**What this task involves:**
Can you copy the items below word for word, from the very first line through the line containing "Between fuzzy brown", including that line?

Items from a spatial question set
* * * * * * *

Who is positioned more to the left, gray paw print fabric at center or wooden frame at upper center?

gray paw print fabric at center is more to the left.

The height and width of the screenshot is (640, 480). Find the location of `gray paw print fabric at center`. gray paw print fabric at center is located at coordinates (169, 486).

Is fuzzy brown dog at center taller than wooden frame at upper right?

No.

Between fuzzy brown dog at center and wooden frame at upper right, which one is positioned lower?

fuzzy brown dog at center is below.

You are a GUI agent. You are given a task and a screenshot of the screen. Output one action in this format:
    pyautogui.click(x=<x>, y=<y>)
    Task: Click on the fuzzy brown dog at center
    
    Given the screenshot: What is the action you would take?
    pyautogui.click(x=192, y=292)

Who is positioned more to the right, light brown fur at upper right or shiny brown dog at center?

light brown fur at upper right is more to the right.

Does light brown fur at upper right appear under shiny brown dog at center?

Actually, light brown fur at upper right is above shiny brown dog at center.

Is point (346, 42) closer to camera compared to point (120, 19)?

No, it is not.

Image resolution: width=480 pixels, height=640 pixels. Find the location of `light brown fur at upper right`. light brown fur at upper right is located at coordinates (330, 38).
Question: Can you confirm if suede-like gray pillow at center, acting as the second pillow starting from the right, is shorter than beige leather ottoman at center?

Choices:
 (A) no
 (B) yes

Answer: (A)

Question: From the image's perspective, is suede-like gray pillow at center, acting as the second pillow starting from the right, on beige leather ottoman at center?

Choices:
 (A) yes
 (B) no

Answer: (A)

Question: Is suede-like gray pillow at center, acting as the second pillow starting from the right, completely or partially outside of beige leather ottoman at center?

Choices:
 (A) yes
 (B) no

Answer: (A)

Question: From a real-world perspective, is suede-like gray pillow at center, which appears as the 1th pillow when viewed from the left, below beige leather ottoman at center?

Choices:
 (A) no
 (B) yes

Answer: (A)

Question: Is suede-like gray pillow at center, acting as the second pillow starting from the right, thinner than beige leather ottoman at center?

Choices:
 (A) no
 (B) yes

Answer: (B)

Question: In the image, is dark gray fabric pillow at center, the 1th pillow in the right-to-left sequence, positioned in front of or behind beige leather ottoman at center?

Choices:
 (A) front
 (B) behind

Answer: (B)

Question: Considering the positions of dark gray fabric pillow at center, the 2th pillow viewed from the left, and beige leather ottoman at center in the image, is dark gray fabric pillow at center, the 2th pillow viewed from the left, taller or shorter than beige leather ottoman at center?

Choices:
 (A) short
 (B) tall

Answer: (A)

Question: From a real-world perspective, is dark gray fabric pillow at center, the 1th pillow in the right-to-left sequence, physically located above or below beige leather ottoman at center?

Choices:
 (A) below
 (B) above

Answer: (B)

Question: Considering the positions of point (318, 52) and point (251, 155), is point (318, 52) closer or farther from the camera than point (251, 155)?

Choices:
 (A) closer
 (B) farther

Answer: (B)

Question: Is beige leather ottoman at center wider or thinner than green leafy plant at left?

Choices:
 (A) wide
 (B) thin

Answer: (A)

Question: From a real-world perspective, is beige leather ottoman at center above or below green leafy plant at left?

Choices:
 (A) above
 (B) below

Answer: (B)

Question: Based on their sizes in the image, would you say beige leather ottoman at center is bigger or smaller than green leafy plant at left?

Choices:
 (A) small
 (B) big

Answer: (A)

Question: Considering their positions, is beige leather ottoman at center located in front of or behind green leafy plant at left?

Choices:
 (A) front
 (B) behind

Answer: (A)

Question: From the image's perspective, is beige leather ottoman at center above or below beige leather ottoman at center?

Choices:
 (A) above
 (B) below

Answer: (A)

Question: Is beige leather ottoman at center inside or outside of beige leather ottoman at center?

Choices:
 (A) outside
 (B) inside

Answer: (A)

* * * * * * *

**Expected answer:**
Who is positioned more to the left, gray paw print fabric at center or wooden frame at upper center?

gray paw print fabric at center is more to the left.

The height and width of the screenshot is (640, 480). Find the location of `gray paw print fabric at center`. gray paw print fabric at center is located at coordinates (169, 486).

Is fuzzy brown dog at center taller than wooden frame at upper right?

No.

Between fuzzy brown dog at center and wooden frame at upper right, which one is positioned lower?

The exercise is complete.